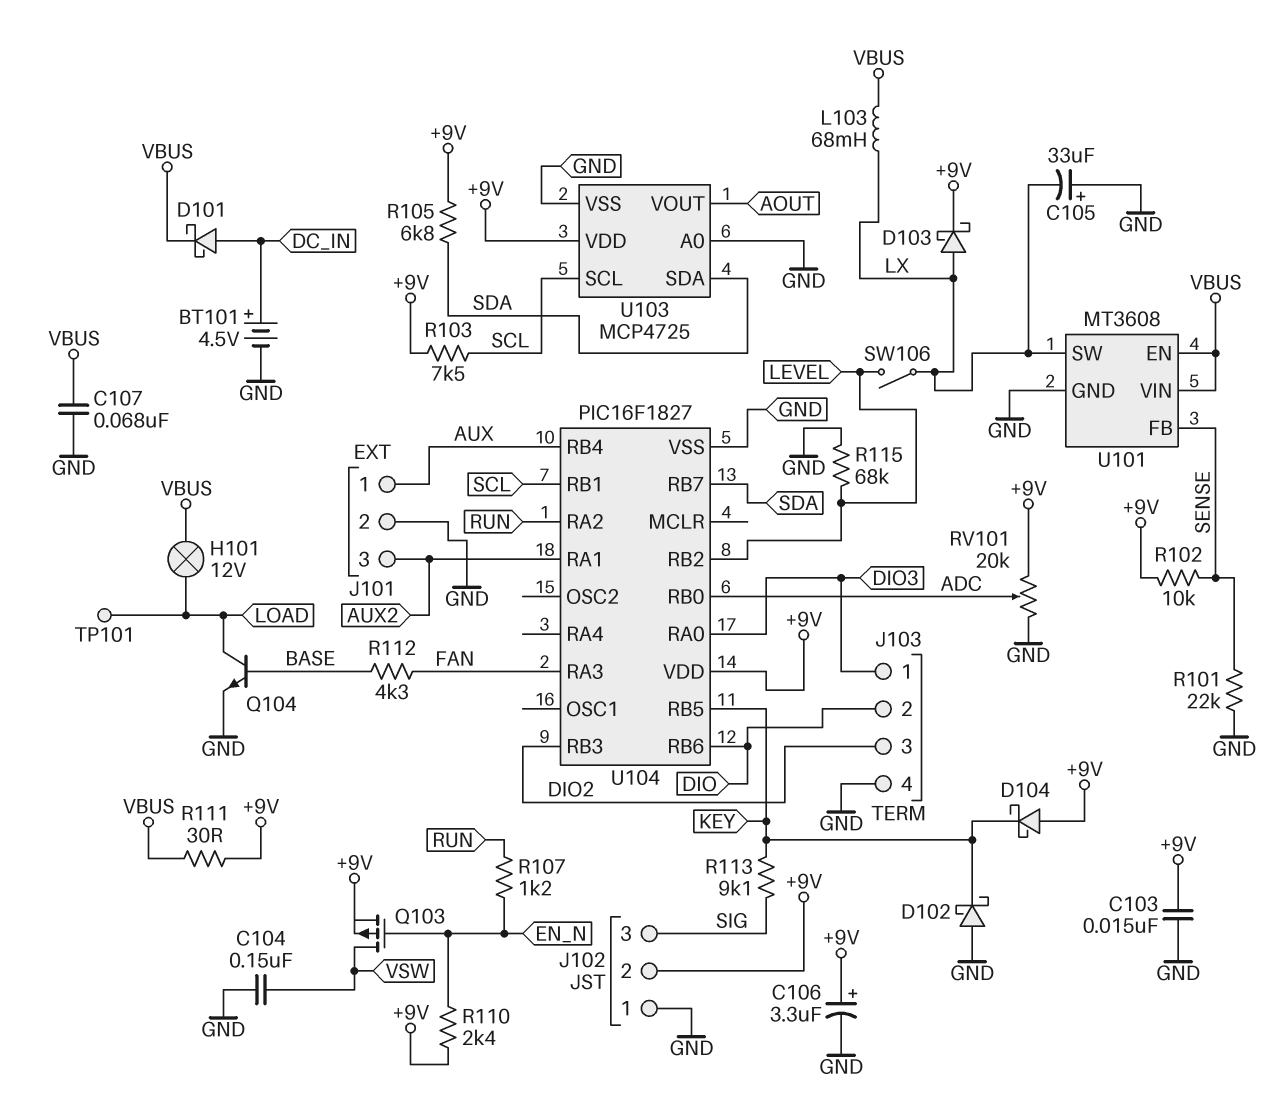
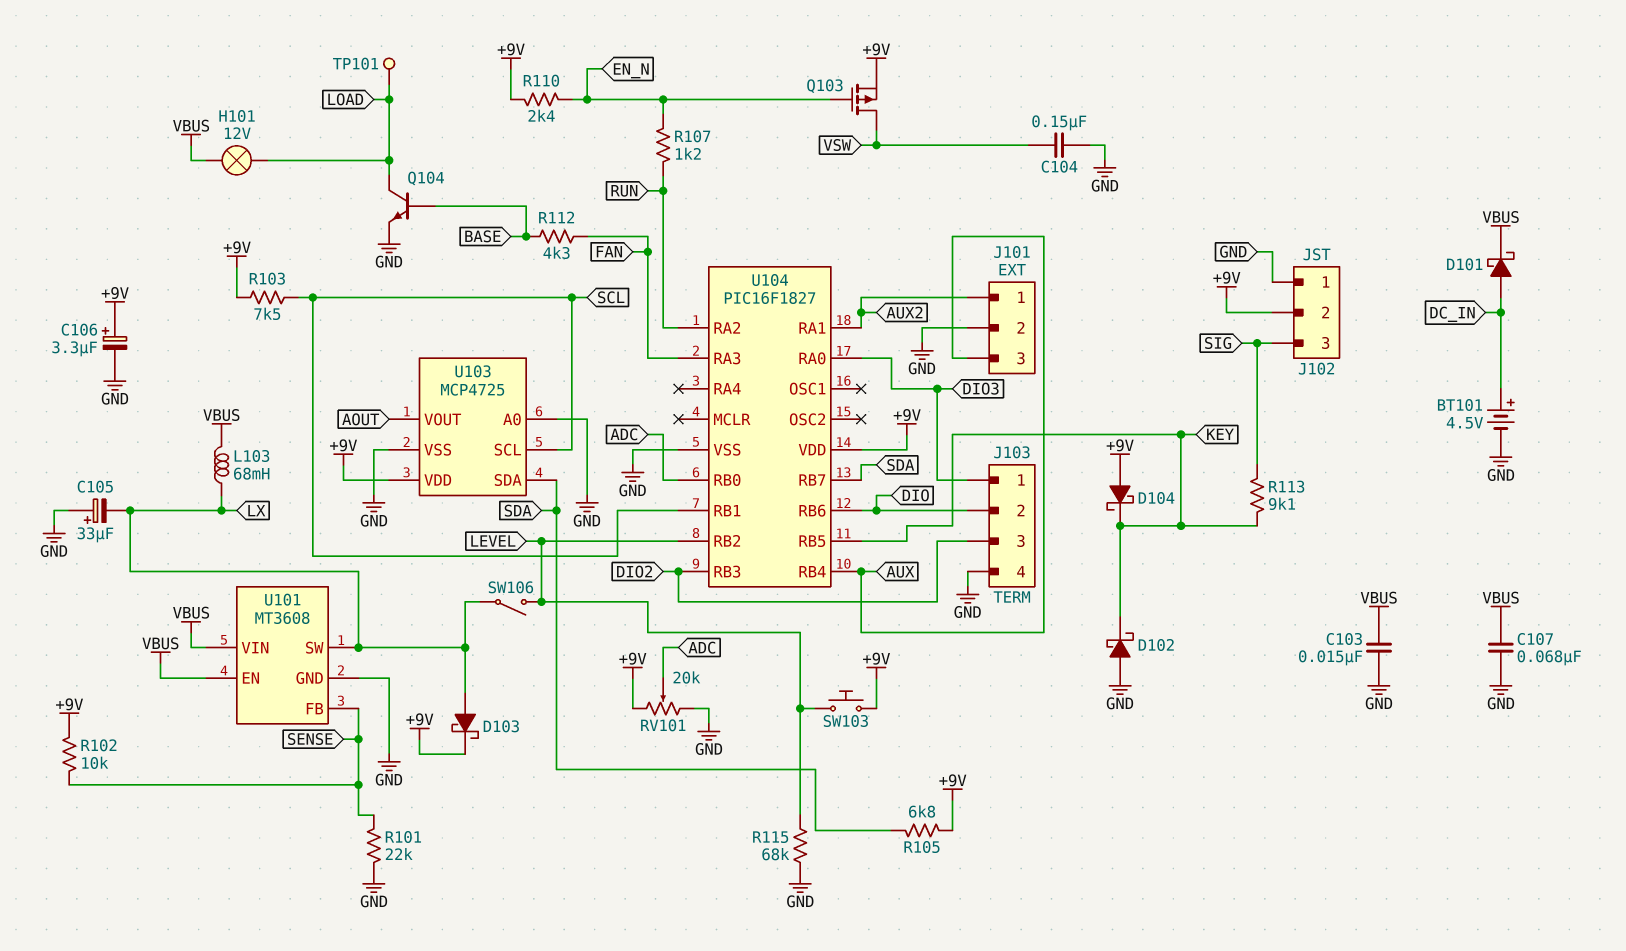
C103: 15nF (+9V, GND) -> 15nF (GND, VBUS)
J101 pin 1: AUX -> AUX2
J101 pin 3: AUX2 -> AUX
R111: 30 (+9V, VBUS) -> none
SW103: none -> button (+9V, LEVEL)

[Task to complete]: Using the data above, show each line where "none" occurs.

[Result of this task]:
R111: 30 (+9V, VBUS) -> none
SW103: none -> button (+9V, LEVEL)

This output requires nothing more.